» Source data
☆ ☆ ☆ ☆ ☆ ☆ ☆

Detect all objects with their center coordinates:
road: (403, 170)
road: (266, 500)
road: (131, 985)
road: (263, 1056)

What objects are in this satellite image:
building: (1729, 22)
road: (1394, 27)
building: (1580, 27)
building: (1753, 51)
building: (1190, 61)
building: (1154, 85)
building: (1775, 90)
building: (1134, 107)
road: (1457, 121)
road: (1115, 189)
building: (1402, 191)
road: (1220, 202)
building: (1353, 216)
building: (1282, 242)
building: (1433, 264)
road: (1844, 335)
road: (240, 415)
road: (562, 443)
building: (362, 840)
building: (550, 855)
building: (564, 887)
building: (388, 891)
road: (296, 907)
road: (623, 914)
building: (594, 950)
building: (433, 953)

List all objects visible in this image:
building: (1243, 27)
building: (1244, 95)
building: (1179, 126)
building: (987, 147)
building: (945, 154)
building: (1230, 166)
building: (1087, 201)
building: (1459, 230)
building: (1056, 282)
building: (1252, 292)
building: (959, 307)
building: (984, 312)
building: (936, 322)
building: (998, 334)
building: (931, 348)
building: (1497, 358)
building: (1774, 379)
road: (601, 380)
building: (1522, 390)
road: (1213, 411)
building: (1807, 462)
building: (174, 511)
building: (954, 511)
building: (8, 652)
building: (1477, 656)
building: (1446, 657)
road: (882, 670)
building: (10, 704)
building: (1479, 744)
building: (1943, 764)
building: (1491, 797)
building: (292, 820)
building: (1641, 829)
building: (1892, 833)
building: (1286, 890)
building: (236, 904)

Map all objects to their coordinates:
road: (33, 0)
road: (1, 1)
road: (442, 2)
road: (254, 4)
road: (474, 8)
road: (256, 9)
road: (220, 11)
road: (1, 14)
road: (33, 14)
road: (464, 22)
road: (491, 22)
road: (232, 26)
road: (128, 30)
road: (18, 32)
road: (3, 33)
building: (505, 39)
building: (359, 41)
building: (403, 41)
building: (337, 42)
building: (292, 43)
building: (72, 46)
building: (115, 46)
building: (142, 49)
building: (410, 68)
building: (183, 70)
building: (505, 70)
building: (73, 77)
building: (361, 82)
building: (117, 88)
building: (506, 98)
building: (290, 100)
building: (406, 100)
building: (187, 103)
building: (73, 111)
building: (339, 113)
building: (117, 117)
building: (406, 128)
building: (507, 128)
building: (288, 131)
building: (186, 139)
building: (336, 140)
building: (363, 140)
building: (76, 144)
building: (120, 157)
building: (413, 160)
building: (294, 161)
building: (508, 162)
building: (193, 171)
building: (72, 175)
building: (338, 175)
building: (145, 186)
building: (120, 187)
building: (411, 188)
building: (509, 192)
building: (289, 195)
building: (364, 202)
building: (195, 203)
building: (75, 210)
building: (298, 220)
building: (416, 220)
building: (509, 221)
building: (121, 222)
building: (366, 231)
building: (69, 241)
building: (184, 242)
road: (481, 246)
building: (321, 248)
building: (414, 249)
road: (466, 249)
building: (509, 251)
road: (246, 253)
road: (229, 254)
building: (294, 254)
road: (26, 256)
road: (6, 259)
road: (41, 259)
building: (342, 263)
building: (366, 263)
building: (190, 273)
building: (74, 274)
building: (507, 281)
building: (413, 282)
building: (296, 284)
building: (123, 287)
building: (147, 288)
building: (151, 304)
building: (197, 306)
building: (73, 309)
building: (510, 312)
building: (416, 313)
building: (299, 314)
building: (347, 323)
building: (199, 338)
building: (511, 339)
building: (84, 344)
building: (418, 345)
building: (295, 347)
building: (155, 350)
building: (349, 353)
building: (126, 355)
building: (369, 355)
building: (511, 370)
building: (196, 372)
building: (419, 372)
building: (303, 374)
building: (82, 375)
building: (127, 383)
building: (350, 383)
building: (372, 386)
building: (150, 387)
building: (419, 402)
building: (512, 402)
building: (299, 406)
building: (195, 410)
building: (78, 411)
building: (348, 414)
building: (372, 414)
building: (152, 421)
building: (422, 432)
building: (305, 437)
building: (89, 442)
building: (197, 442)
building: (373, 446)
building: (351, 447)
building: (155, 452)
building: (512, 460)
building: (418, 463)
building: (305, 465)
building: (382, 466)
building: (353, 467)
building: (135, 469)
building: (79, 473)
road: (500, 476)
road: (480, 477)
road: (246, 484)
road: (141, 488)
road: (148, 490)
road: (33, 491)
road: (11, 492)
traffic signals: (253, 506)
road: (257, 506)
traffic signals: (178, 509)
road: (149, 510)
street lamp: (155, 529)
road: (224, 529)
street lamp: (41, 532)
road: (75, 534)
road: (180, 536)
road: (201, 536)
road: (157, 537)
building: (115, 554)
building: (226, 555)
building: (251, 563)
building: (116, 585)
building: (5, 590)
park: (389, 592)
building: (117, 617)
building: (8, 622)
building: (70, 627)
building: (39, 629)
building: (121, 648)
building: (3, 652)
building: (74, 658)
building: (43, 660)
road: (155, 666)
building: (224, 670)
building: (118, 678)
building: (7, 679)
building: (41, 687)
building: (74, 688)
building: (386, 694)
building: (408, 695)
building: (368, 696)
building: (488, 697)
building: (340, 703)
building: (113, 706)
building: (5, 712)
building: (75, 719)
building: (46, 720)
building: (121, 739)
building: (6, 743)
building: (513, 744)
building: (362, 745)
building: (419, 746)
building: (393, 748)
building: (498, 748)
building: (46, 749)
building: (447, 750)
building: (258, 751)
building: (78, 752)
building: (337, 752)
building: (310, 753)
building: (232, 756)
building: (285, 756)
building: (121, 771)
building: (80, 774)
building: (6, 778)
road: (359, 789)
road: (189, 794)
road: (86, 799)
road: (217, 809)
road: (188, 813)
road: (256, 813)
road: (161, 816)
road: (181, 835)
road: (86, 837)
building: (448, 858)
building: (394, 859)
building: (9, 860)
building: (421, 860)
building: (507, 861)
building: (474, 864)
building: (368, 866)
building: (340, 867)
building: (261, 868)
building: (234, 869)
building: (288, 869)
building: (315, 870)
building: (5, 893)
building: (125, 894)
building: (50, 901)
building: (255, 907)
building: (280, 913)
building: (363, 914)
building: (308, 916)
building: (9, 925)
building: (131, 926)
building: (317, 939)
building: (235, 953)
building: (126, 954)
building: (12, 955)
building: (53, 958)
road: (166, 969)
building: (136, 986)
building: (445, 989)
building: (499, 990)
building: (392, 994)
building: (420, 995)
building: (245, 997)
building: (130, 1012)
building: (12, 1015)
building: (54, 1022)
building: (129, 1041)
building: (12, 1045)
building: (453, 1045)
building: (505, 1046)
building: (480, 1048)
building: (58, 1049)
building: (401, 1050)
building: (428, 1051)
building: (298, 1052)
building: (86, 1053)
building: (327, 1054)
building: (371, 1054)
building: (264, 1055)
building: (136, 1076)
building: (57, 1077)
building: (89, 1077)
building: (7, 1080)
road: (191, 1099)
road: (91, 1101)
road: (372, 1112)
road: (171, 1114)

☆ ☆ ☆ ☆ ☆ ☆ ☆

» WRITTEN TASK
Search the records above for the string "street" and copy each line that holds it.

» PROBLEM SOLUTION
street lamp: (155, 529)
street lamp: (41, 532)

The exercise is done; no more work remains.